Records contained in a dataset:
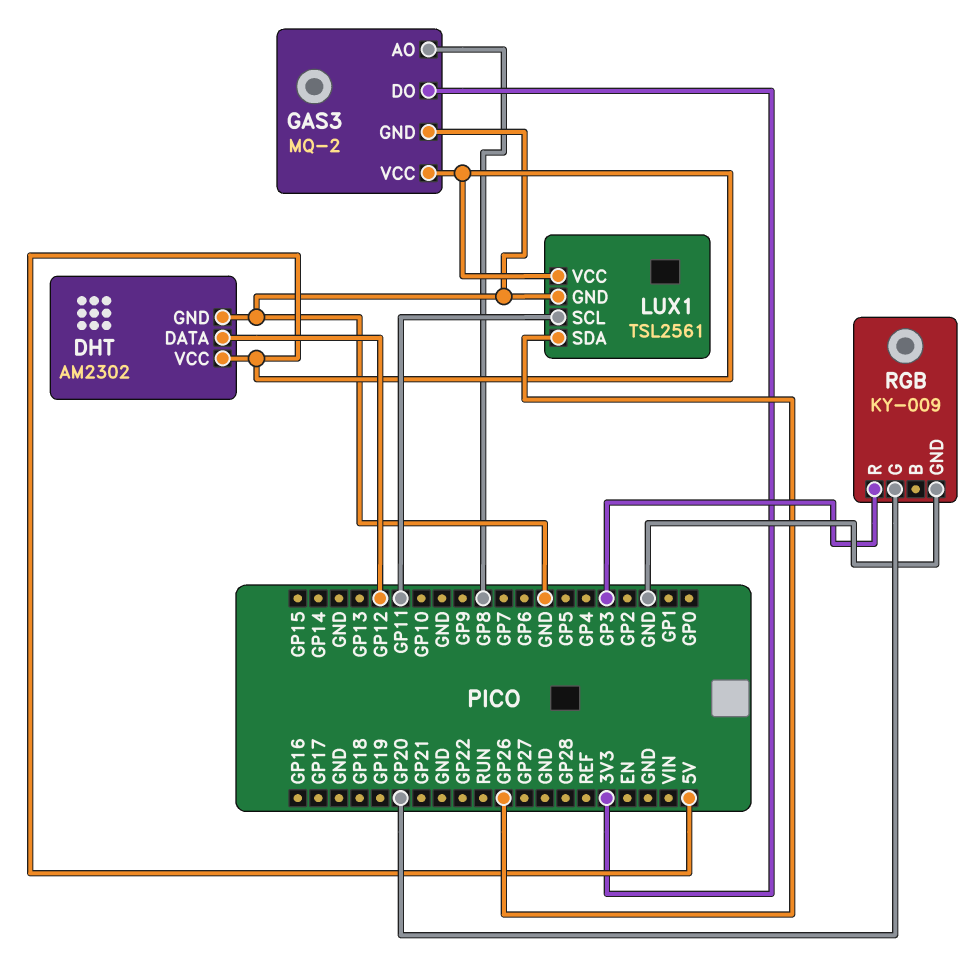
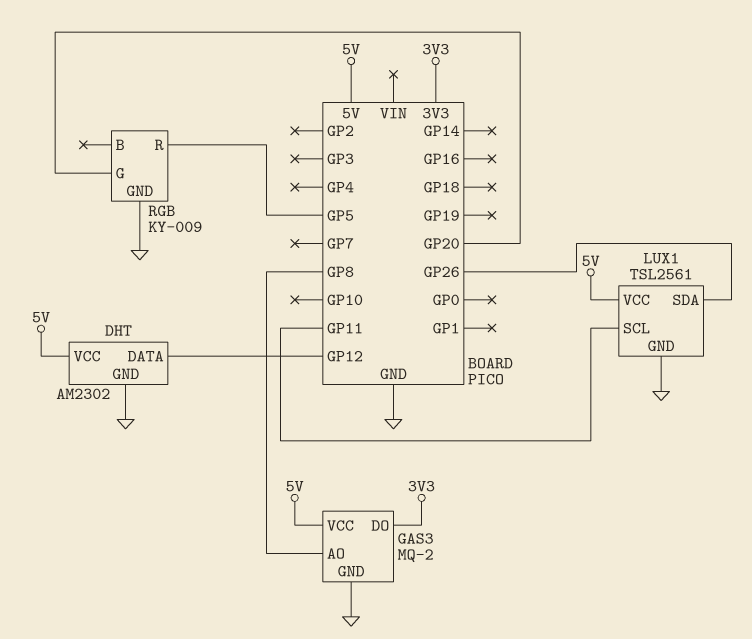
RGB pin R: GP3 -> GP5

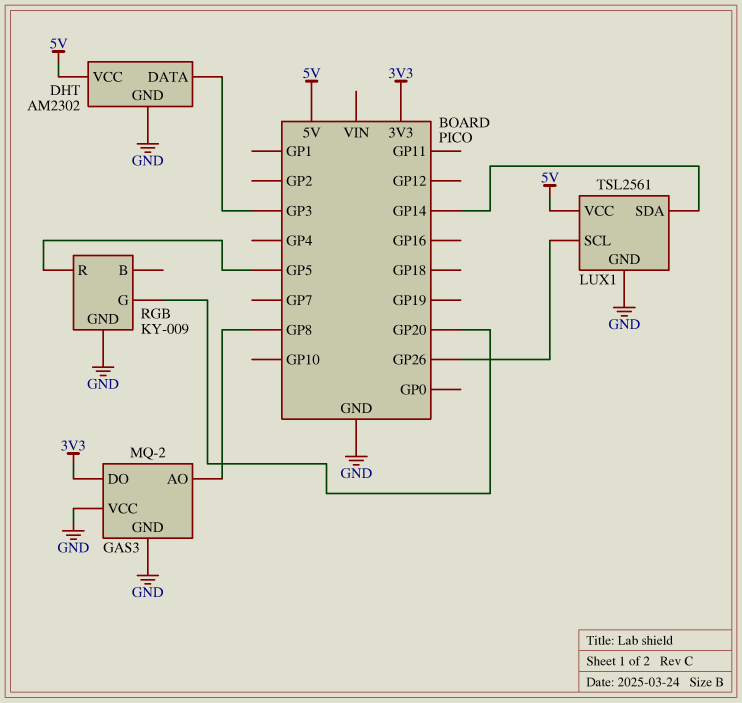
DHT pin DATA: GP12 -> GP3
GAS3 pin VCC: 5V -> GND
LUX1 pin SCL: GP11 -> GP26
LUX1 pin SDA: GP26 -> GP14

■ Task details:
Starting at the line that holds "DHT pin DATA: GP12 -> GP3", set down each line exactly through the last line of the records above, and no others.

■ Solution below:
DHT pin DATA: GP12 -> GP3
GAS3 pin VCC: 5V -> GND
LUX1 pin SCL: GP11 -> GP26
LUX1 pin SDA: GP26 -> GP14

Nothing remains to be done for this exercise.